Among the entries below, only the lines from the one with "none -> brown bell [198,281,268,367]" through the one with "red clock [271,497,325,548]" are wanted, reproduced exactly. Pictures are not wanted.

Records from a dataset
[Start of section]

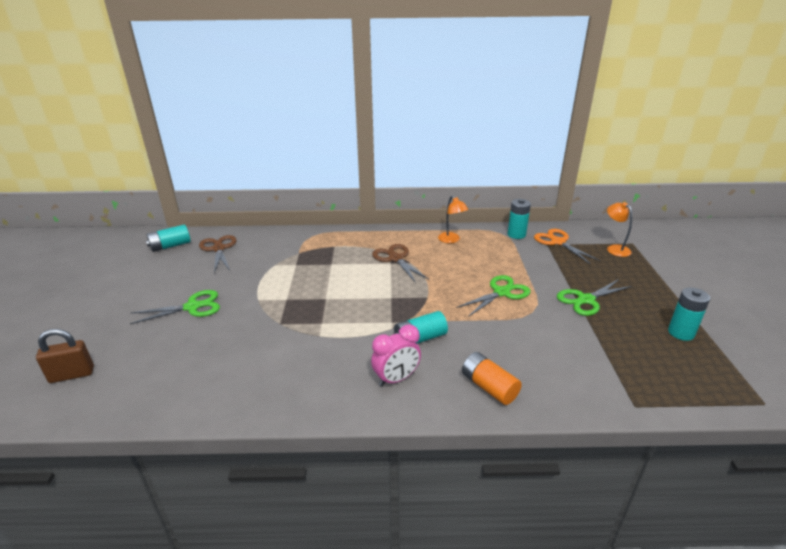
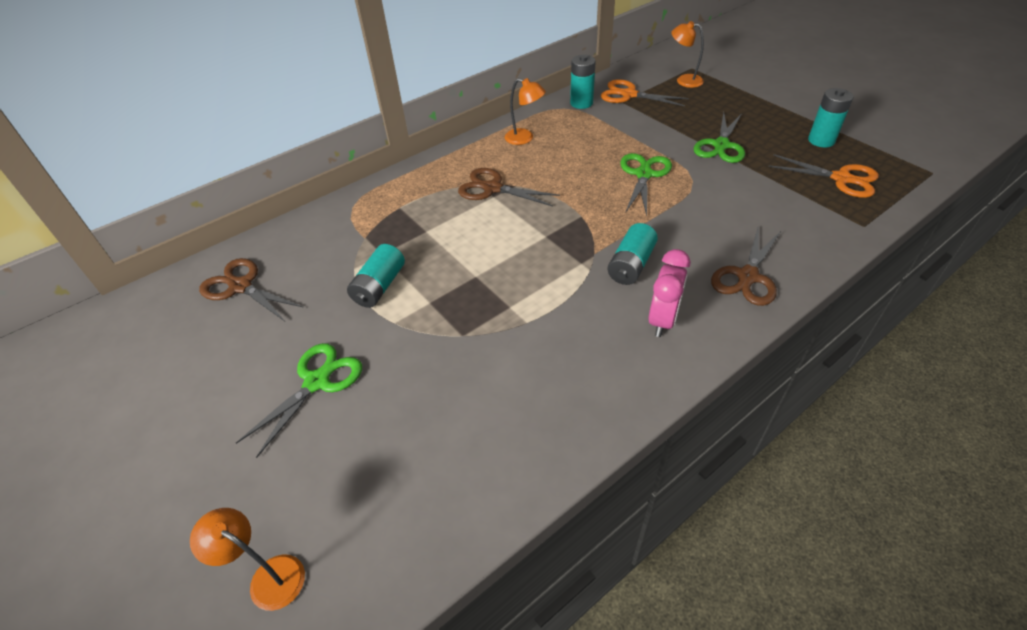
camera: 35 degrees left, 15 degrees up
brown padlock [36,329,94,383] -> orange lamp [190,508,305,611]
turquoise battery [146,224,191,252] -> turquoise battery moved to [347,244,405,308]
orange battery [462,352,522,405] -> brown scissors [711,225,781,306]
none -> orange scissors [768,154,879,198]

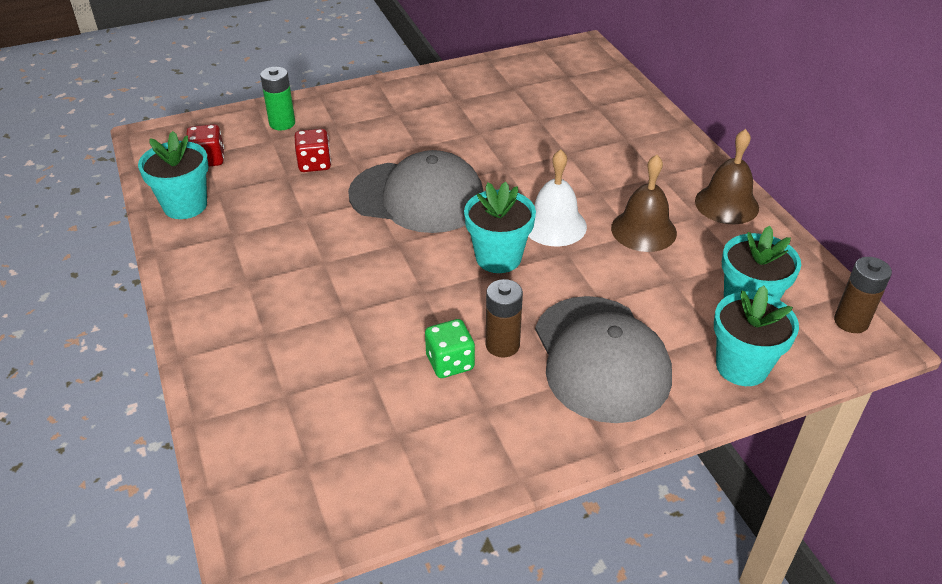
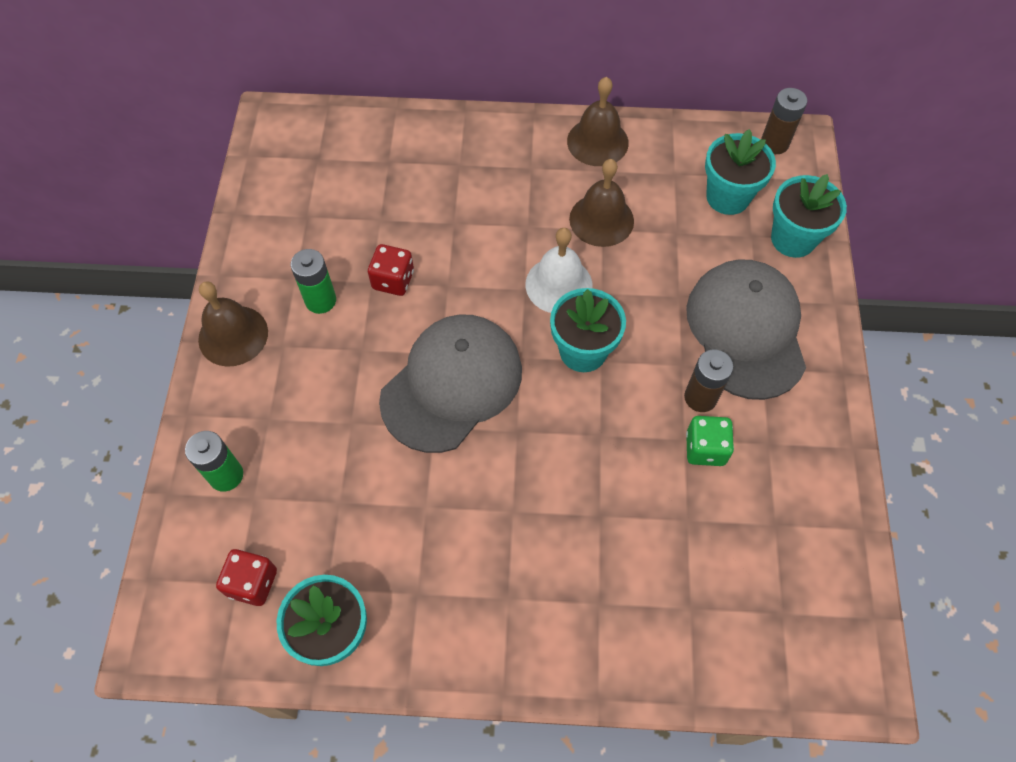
camera: 65 degrees left, 20 degrees up
red dice [295,129,331,172] -> red dice moved to [368,244,414,296]
grey cap [535,296,672,423] -> grey cap turned 105 degrees counterclockwise [686,259,806,400]
none -> brown bell [198,281,268,367]
none -> green battery [290,249,336,314]

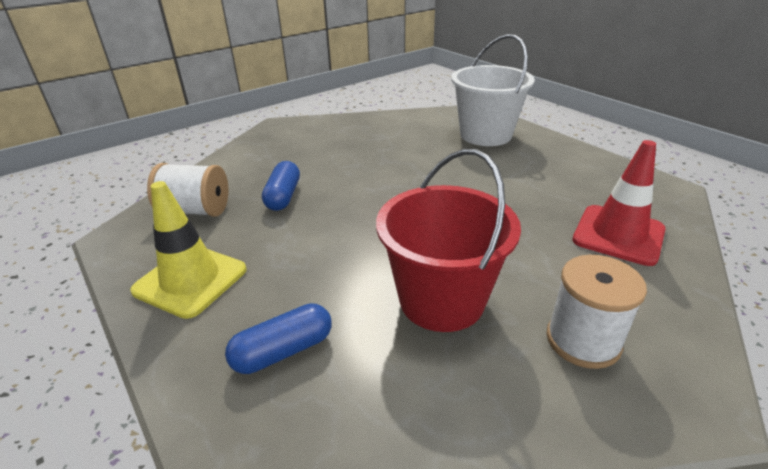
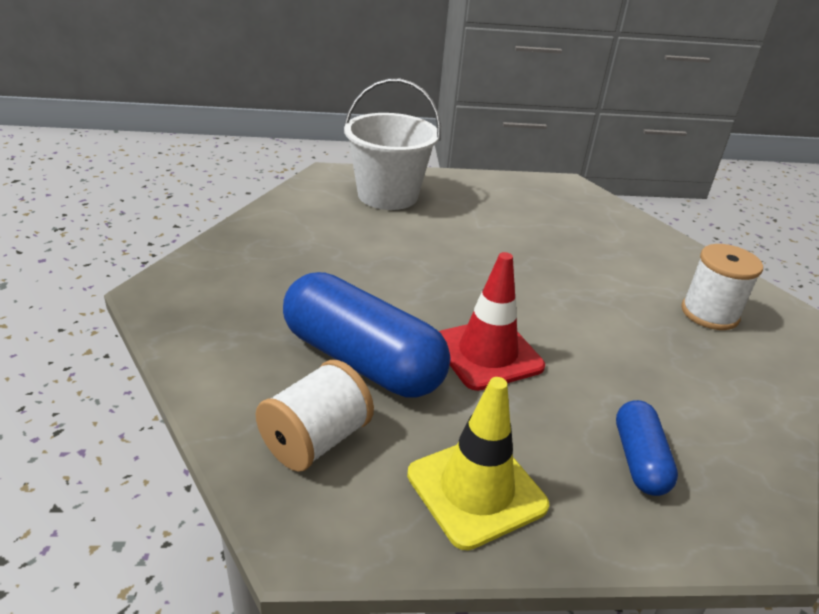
camera: 60 degrees left, 0 degrees up
blue capsule [262,161,300,211] -> blue capsule [283,272,450,398], size x1.95
red bucket [376,149,521,332] -> none
red traffic cone [572,140,666,266] -> red traffic cone moved to [439,252,545,391]

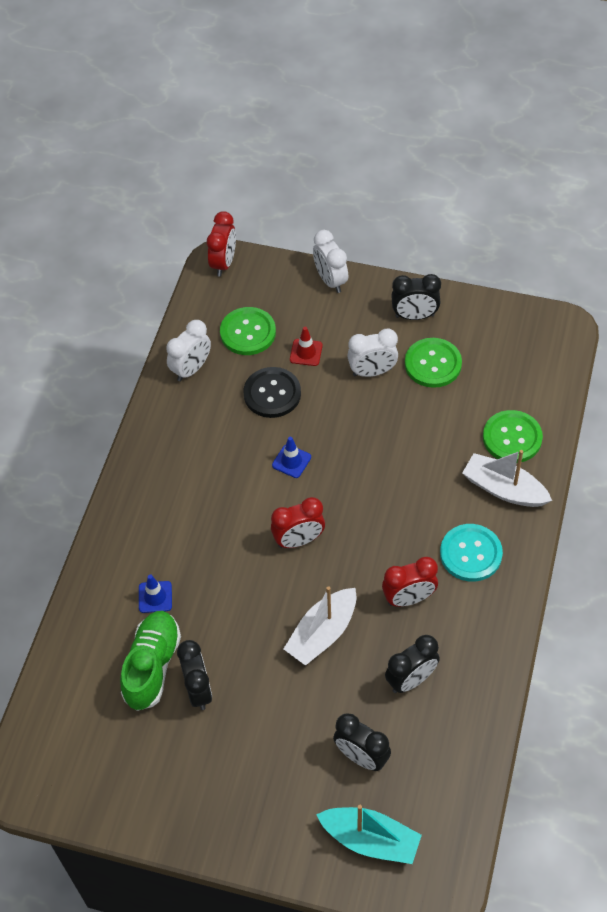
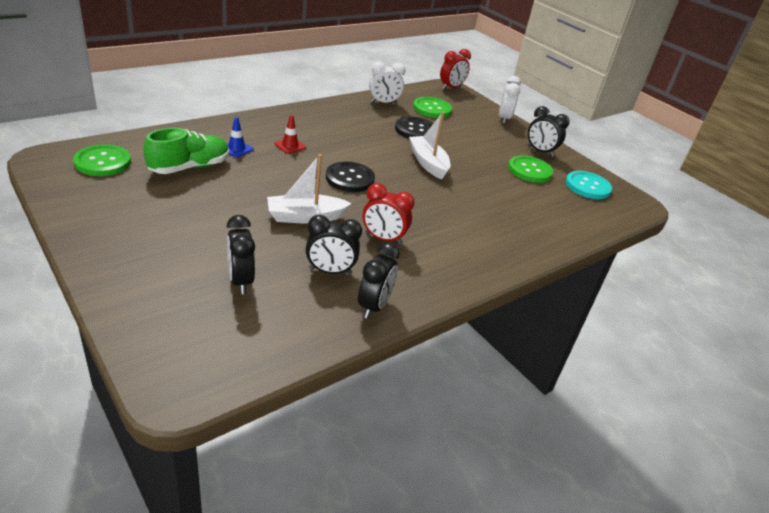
camera: 30 degrees right, 20 degrees down
black clock [177,640,212,710] -> black clock moved to [358,242,400,319]
red clock [271,497,325,548] -> black button [326,162,375,192]
blue traffic cone [272,437,311,478] -> none
red traffic cone [290,327,323,366] -> red traffic cone moved to [274,115,306,154]
turquoise boat [316,805,422,864] -> none
white clock [347,329,398,377] -> none
turquoise button [440,524,503,582] -> turquoise button moved to [566,171,612,199]
white boat [462,450,552,507] -> white boat moved to [409,112,451,180]
green button [483,410,543,462] -> green button moved to [73,144,131,176]

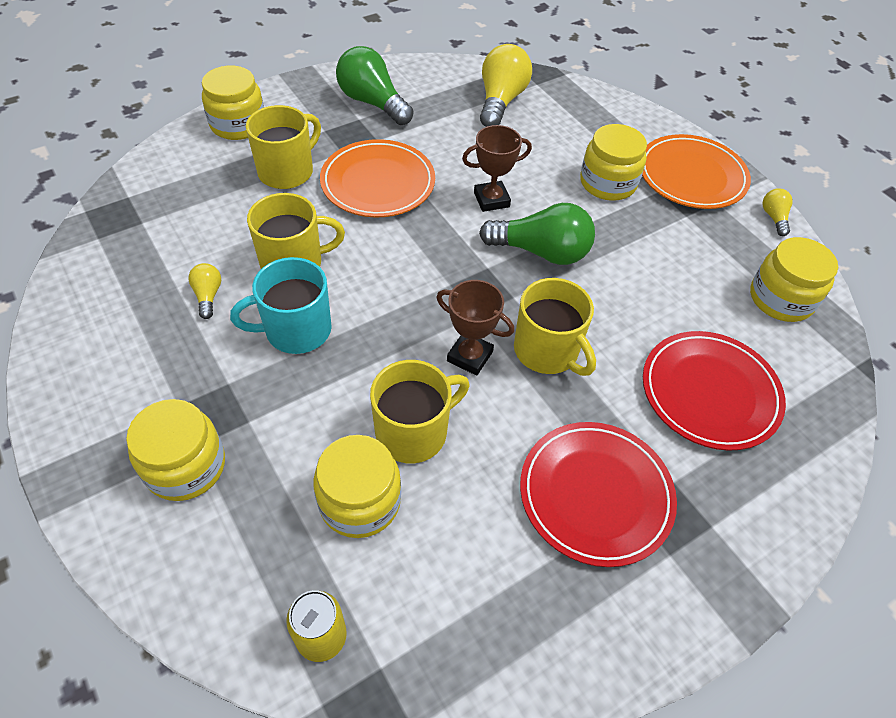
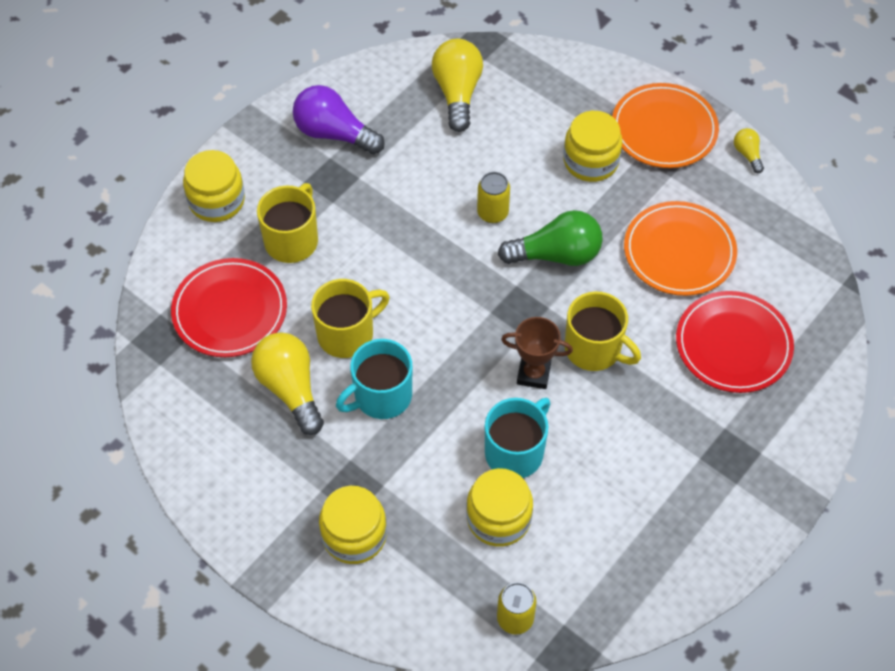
camera: 15 degrees left, 5 degrees up
yellow light bulb [188,263,221,319] -> yellow light bulb [251,332,324,435], size x2.06
orange plate [320,139,435,217] -> orange plate moved to [624,201,737,296]
green light bulb [336,46,413,125] -> purple light bulb [293,85,385,154]
yellow mug [370,360,470,463] -> turquoise mug [485,398,550,478]
brown trophy [462,125,532,212] -> yellow can [477,172,510,223]
red plate [520,422,677,567] -> red plate moved to [171,258,287,357]
yellow jar [750,237,838,322] -> none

[End of section]

# Output below
none -> brown bell [198,281,268,367]
none -> green battery [290,249,336,314]

camera: 60 degrees left, 0 degrees up
blue capsule [262,161,300,211] -> blue capsule [283,272,450,398], size x1.95
red bucket [376,149,521,332] -> none
red traffic cone [572,140,666,266] -> red traffic cone moved to [439,252,545,391]

camera: 30 degrees right, 20 degrees down
black clock [177,640,212,710] -> black clock moved to [358,242,400,319]
red clock [271,497,325,548] -> black button [326,162,375,192]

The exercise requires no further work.